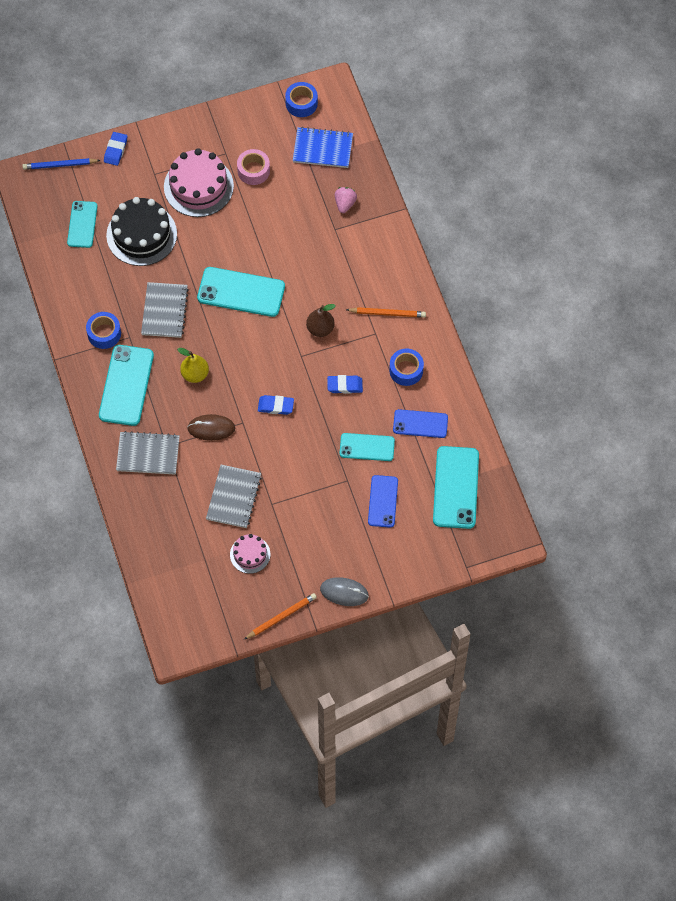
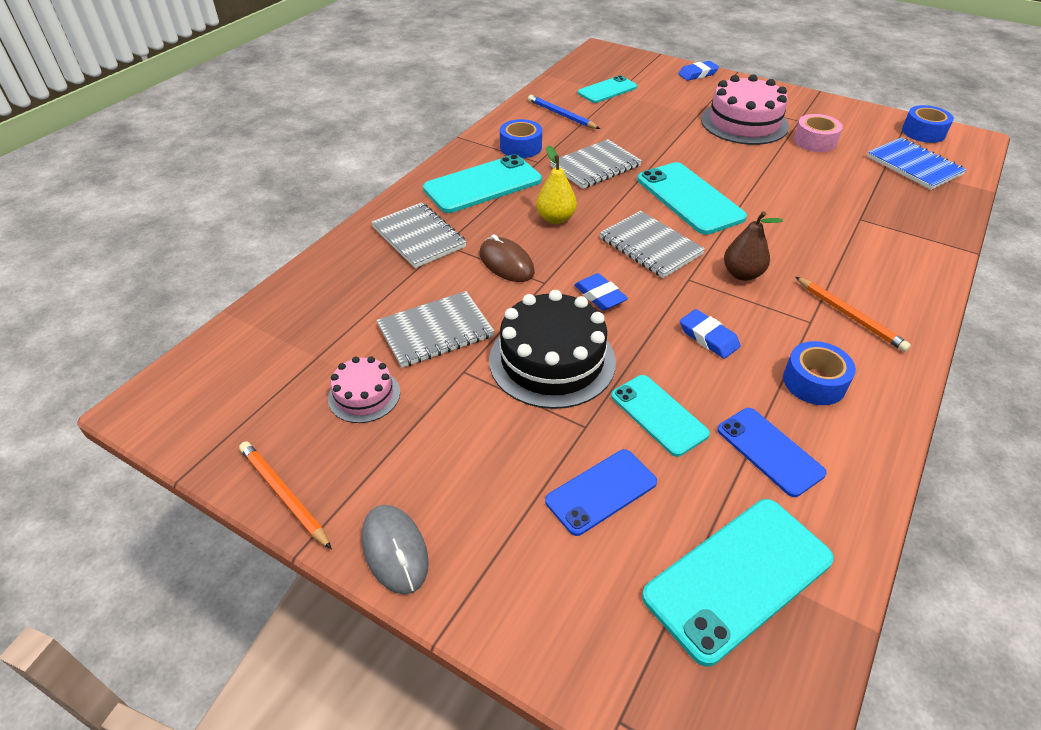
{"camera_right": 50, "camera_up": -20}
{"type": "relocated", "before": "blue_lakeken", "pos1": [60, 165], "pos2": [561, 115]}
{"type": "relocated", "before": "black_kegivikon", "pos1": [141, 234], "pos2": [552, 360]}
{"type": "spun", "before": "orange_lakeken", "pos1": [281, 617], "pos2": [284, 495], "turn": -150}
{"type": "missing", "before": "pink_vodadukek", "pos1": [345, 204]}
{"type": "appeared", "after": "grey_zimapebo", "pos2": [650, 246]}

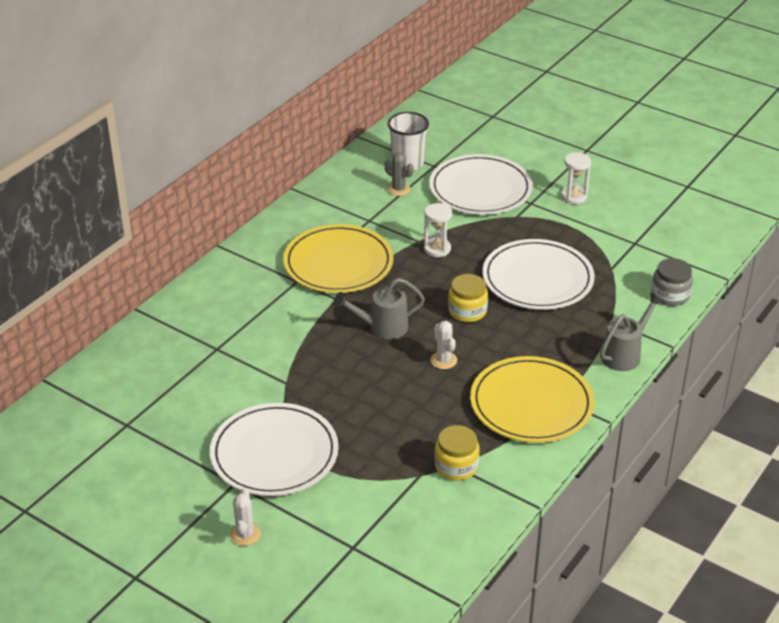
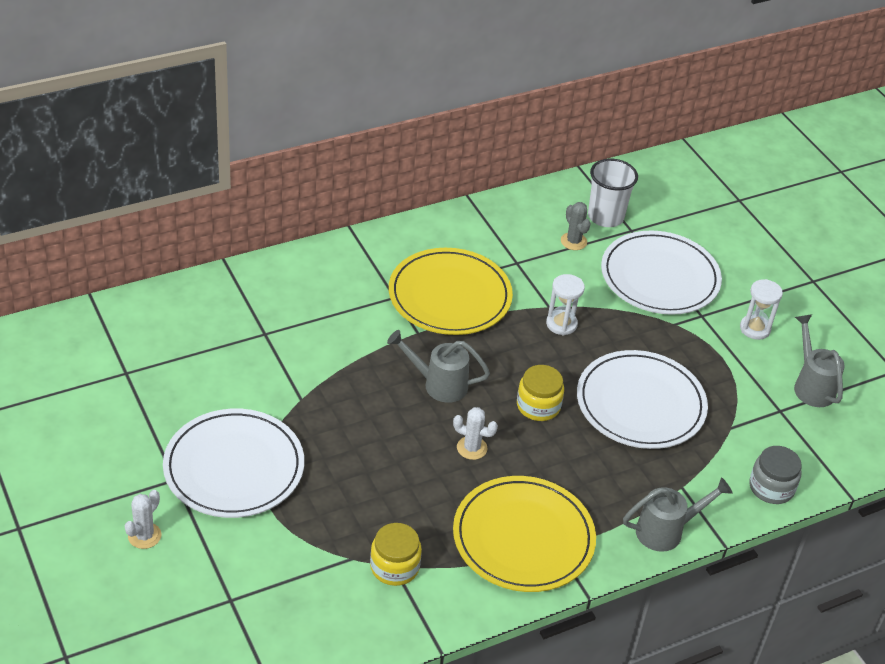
{"camera_right": 25, "camera_up": 5}
{"type": "spun", "before": "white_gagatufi", "pos1": [443, 360], "pos2": [472, 448], "turn": -75}
{"type": "appeared", "after": "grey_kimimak", "pos2": [811, 386]}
────────────────────────────────────────
Show every line from the entries above in which the word "turn" appears.

{"type": "spun", "before": "orange_lakeken", "pos1": [281, 617], "pos2": [284, 495], "turn": -150}
{"type": "spun", "before": "white_gagatufi", "pos1": [443, 360], "pos2": [472, 448], "turn": -75}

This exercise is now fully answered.